## Work instruction
The stretch from the line with "(287, 441) = (186, 307): none -> pink plane" through the line with "(681, 385) = (219, 539): grey" in the records below: write it out exactly, and nothing else.

## Information
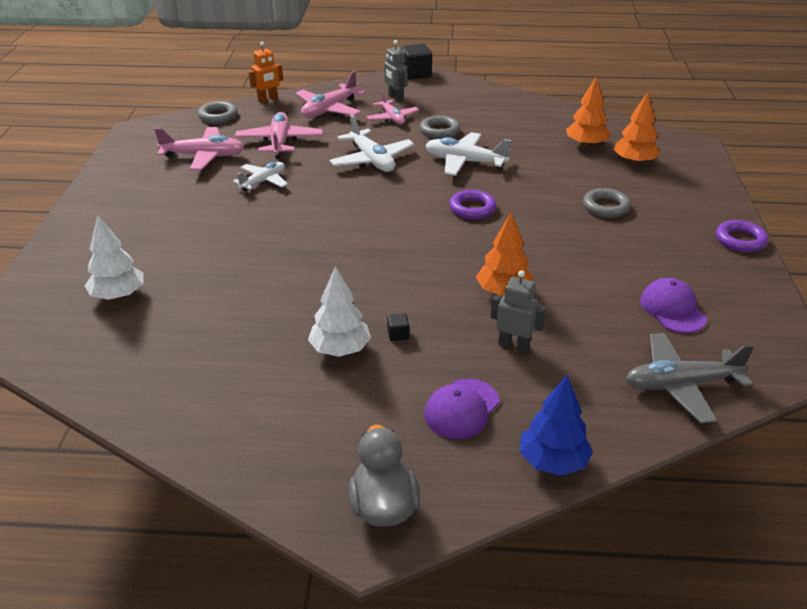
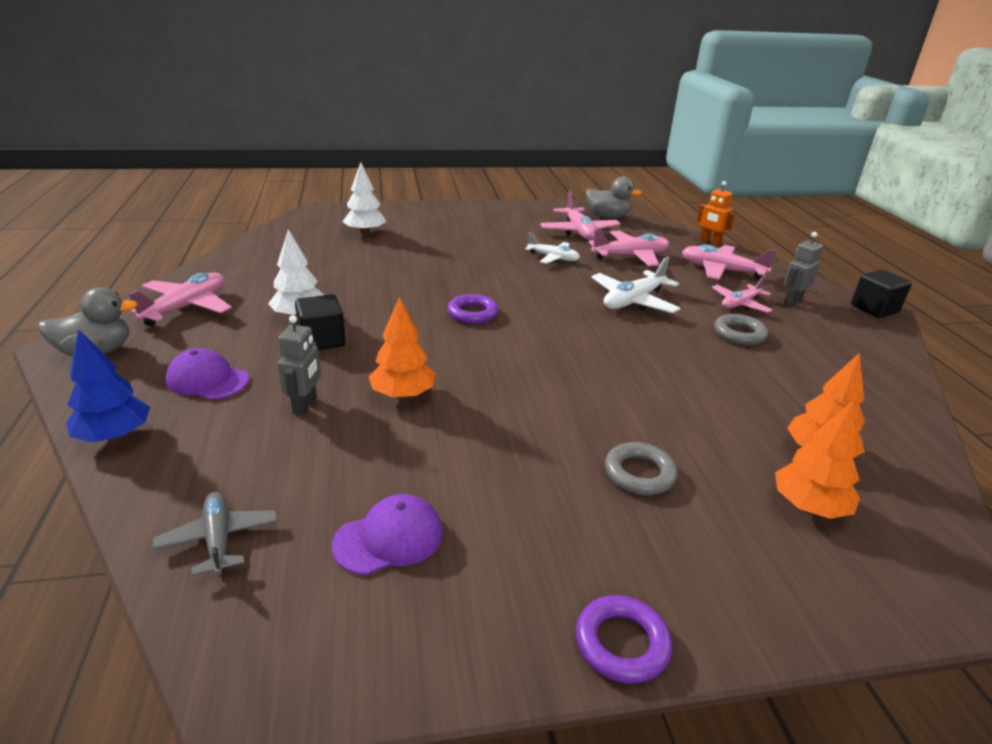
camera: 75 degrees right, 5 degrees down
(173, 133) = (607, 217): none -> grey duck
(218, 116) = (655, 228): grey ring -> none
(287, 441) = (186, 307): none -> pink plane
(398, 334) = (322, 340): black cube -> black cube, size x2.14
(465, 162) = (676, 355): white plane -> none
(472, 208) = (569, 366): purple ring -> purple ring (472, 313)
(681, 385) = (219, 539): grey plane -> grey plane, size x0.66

--

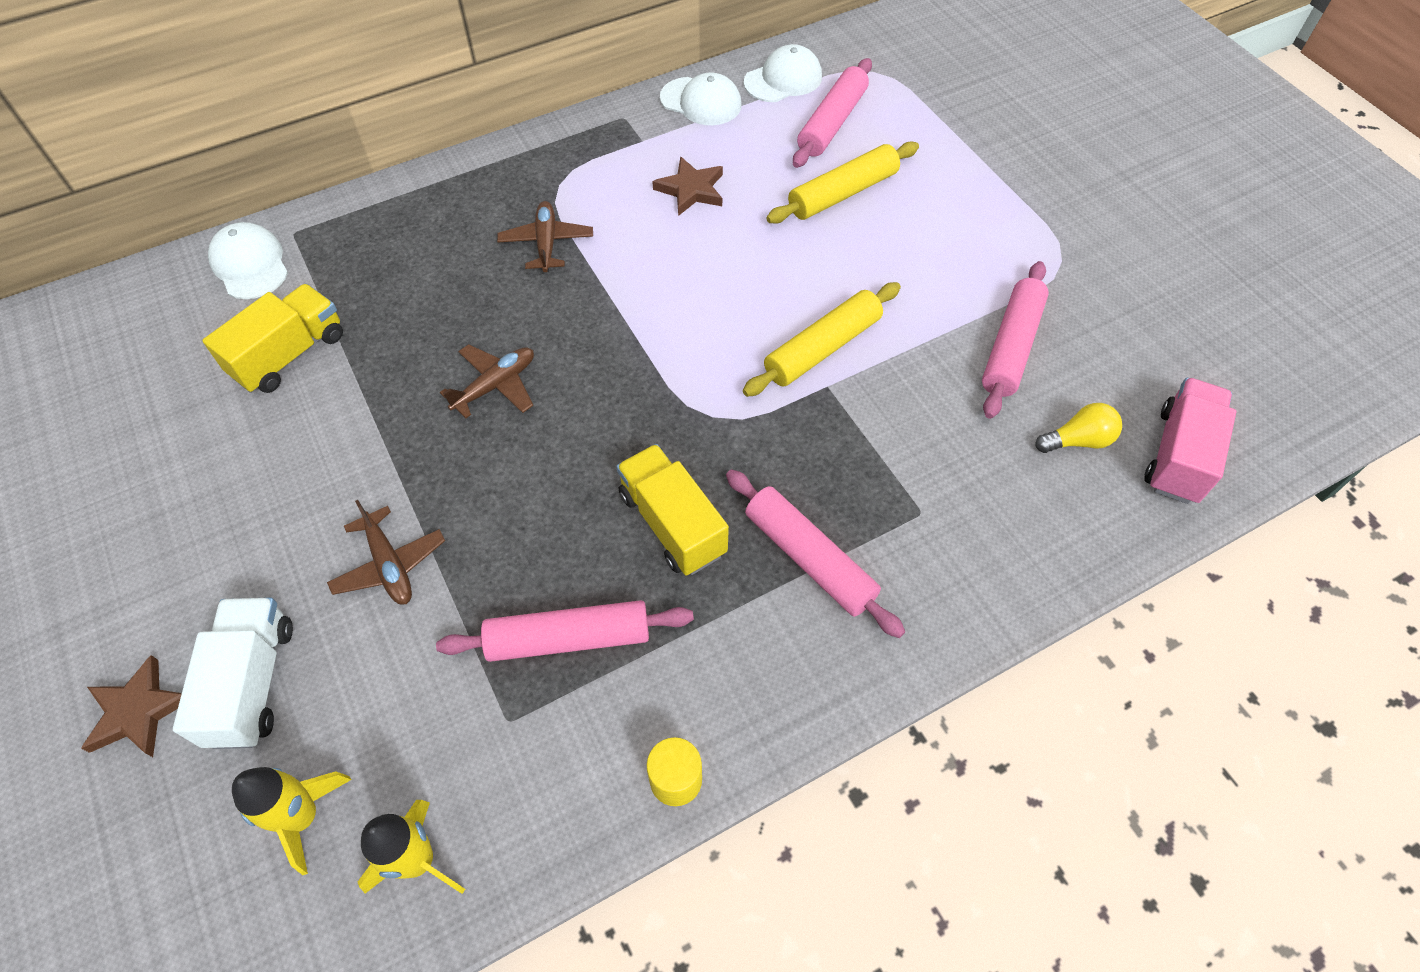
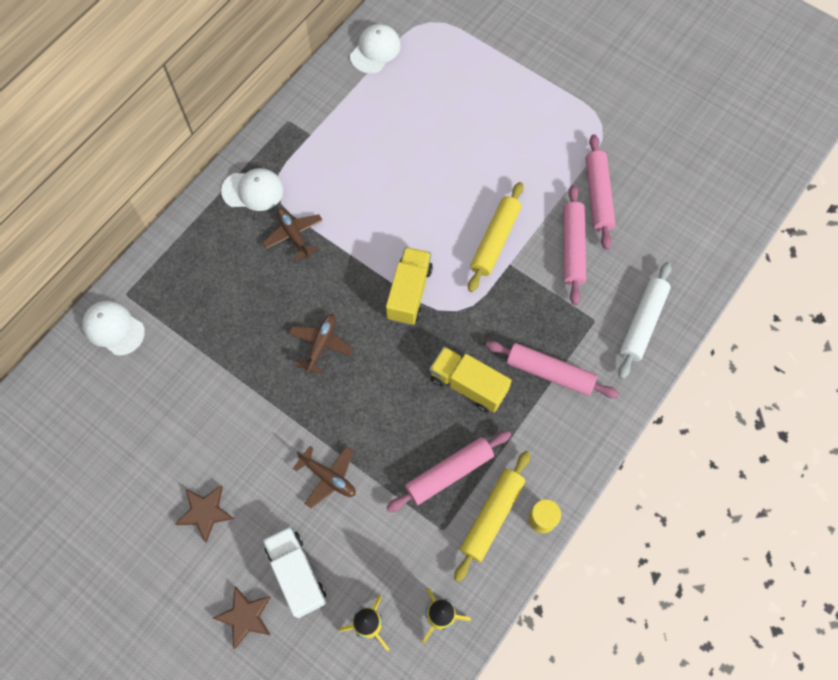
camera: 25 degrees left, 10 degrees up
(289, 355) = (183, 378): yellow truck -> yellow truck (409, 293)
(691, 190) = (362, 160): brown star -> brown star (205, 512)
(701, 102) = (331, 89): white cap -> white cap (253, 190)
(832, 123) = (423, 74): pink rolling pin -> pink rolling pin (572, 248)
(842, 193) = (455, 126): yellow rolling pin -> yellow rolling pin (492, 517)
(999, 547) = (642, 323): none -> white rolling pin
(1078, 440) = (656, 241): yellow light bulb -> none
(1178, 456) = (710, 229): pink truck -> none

## Answer section
(287, 441) = (186, 307): none -> pink plane
(398, 334) = (322, 340): black cube -> black cube, size x2.14
(465, 162) = (676, 355): white plane -> none
(472, 208) = (569, 366): purple ring -> purple ring (472, 313)
(681, 385) = (219, 539): grey plane -> grey plane, size x0.66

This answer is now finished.